Problem
Report the count of lines containing the word "repainted" in these records, with no other text.

Task data
━━━━━━━━━━━━━━━━━━━━━━━━━━━━━━

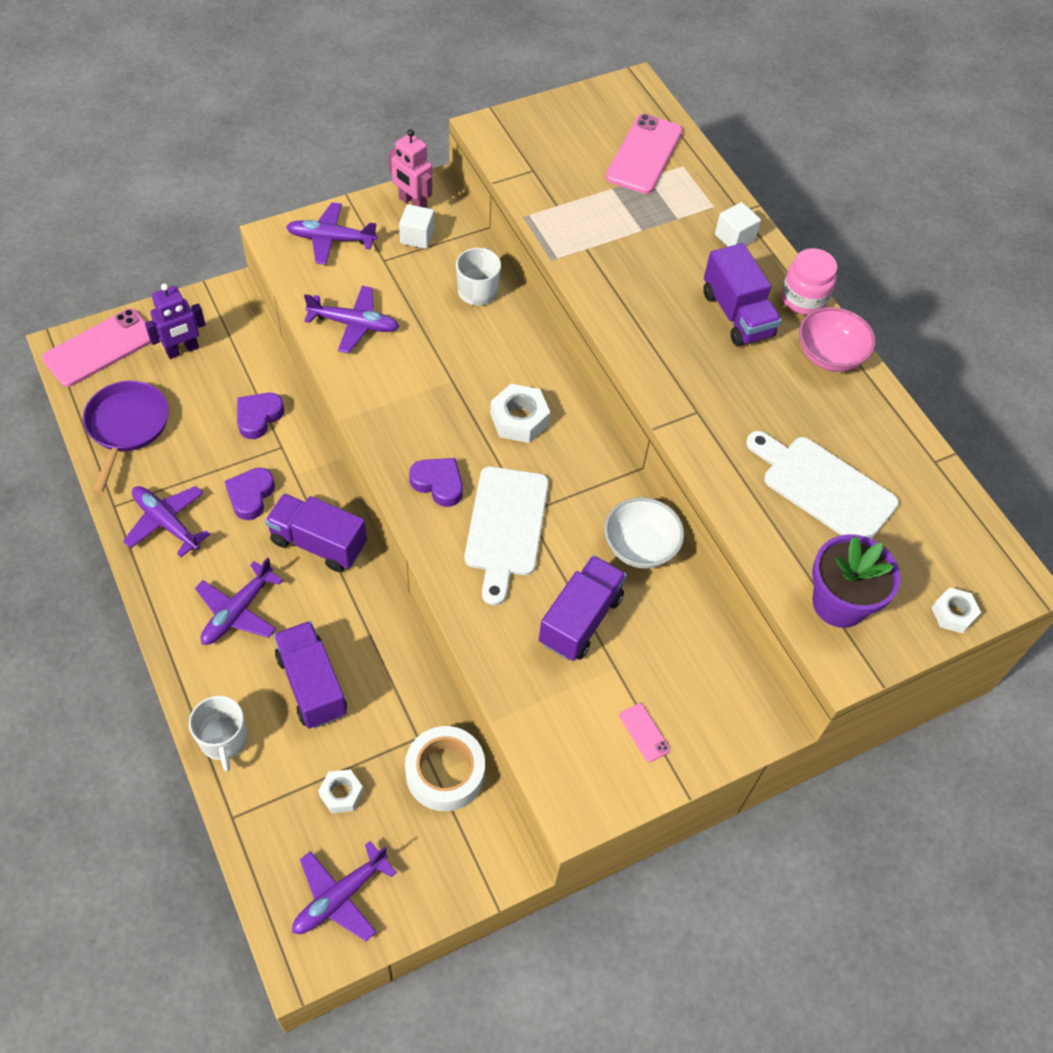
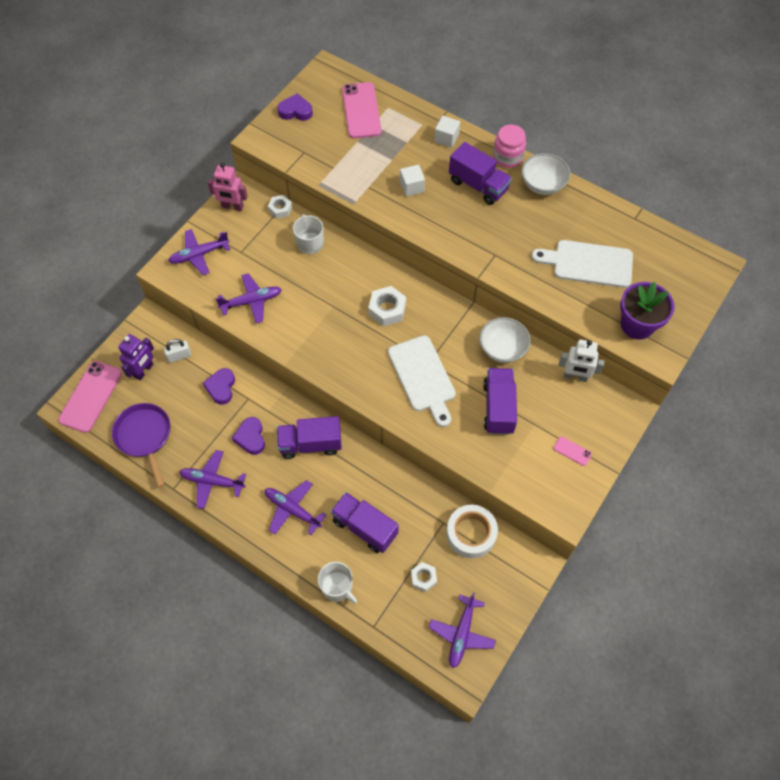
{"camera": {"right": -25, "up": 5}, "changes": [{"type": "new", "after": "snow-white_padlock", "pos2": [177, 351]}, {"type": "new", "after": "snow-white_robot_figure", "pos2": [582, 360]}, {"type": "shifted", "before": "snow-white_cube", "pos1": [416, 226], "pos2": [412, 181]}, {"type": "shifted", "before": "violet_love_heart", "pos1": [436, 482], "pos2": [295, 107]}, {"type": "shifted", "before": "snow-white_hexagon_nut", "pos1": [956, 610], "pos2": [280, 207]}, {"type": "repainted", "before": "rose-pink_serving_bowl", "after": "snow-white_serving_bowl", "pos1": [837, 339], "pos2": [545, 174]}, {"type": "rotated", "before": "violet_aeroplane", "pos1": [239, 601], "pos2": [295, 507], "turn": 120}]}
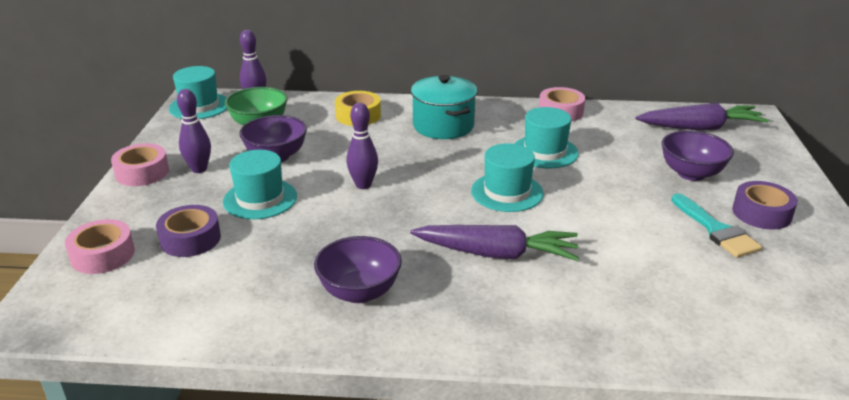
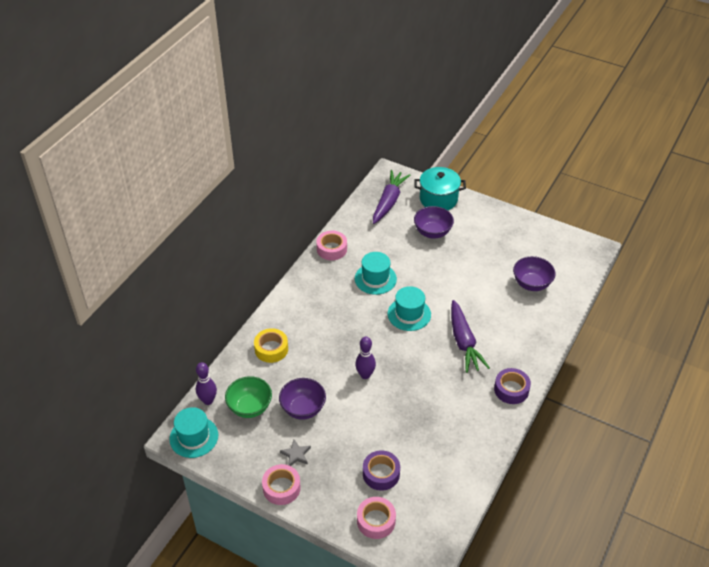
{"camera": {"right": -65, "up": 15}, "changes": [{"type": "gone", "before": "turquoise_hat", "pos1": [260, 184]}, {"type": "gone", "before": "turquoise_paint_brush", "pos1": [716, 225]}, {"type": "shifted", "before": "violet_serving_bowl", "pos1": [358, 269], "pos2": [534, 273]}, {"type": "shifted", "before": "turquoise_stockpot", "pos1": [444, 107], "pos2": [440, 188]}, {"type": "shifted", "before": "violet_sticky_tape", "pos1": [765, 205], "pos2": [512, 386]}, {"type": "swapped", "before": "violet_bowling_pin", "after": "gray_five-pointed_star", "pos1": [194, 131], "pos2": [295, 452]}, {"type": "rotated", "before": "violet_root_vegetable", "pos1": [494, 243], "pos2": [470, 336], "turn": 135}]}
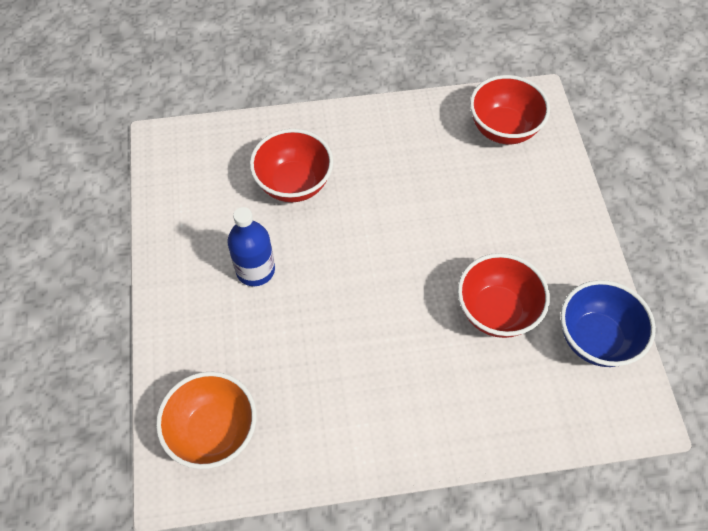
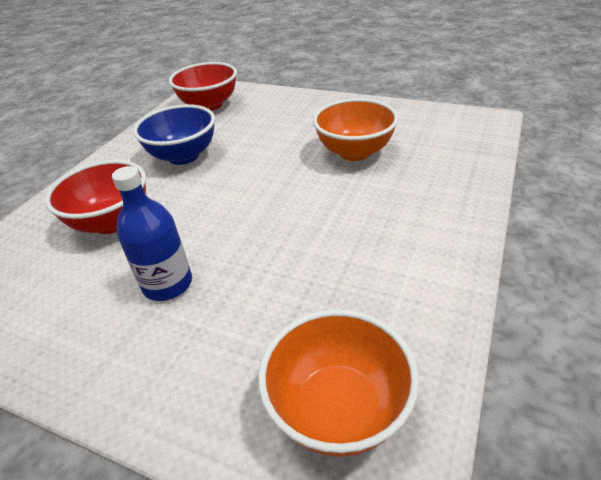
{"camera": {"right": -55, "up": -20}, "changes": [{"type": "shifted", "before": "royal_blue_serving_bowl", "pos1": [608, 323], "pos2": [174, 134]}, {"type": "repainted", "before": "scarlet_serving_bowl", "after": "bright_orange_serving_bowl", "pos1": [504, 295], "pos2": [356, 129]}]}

━━━━━━━━━━━━━━━━━━━━━━━━━━━━━━

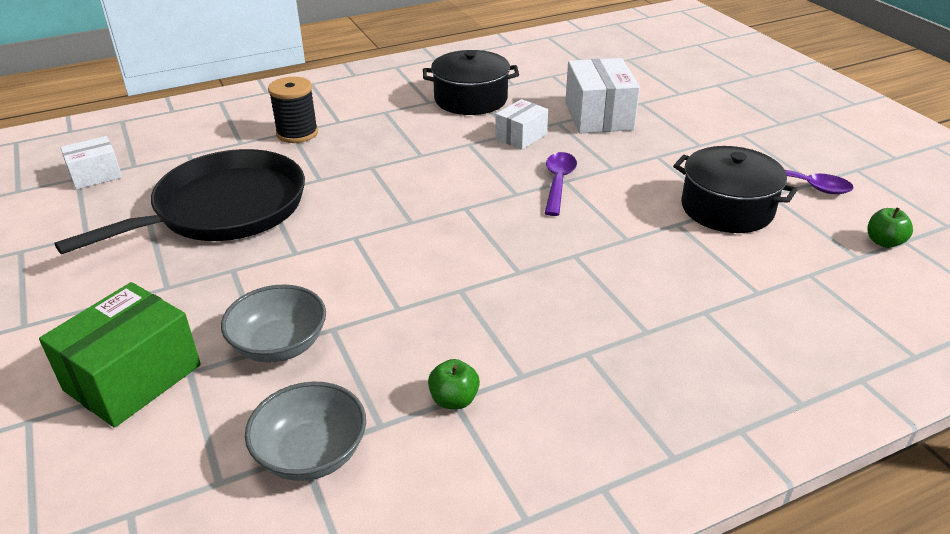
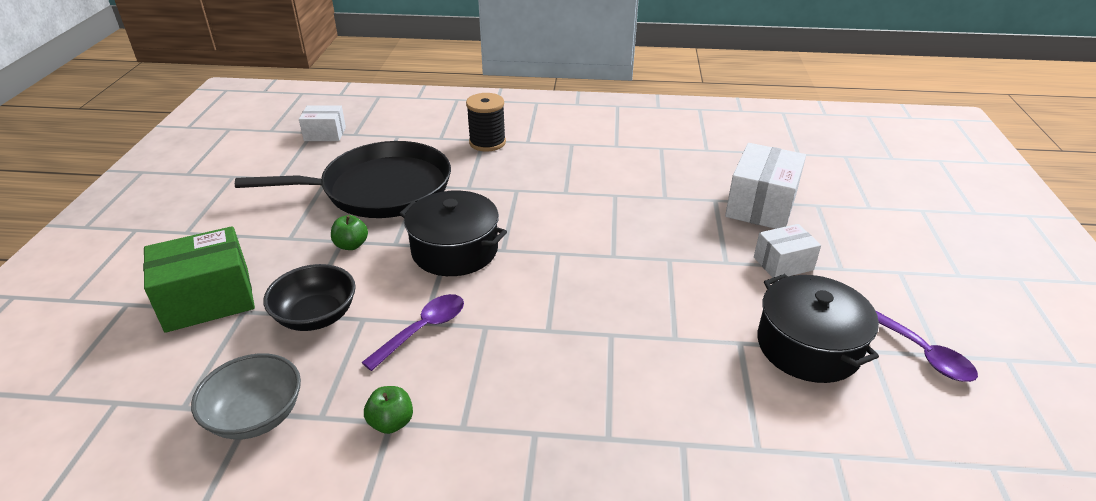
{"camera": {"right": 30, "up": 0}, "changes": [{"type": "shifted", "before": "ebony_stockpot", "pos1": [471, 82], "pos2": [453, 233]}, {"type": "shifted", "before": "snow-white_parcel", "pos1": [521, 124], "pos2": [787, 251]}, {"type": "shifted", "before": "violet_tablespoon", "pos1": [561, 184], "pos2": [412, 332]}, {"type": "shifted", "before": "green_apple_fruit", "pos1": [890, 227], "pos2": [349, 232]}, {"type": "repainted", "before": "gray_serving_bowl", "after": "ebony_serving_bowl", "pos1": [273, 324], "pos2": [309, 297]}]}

━━━━━━━━━━━━━━━━━━━━━━━━━━━━━━

Answer for the task
3